**Action item**
Each line of the data should be repeated precisely.

**Provided data**
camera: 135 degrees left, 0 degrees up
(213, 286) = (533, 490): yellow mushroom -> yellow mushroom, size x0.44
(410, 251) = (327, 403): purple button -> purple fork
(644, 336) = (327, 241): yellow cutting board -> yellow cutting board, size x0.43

**Completed exercise**
camera: 135 degrees left, 0 degrees up
(213, 286) = (533, 490): yellow mushroom -> yellow mushroom, size x0.44
(410, 251) = (327, 403): purple button -> purple fork
(644, 336) = (327, 241): yellow cutting board -> yellow cutting board, size x0.43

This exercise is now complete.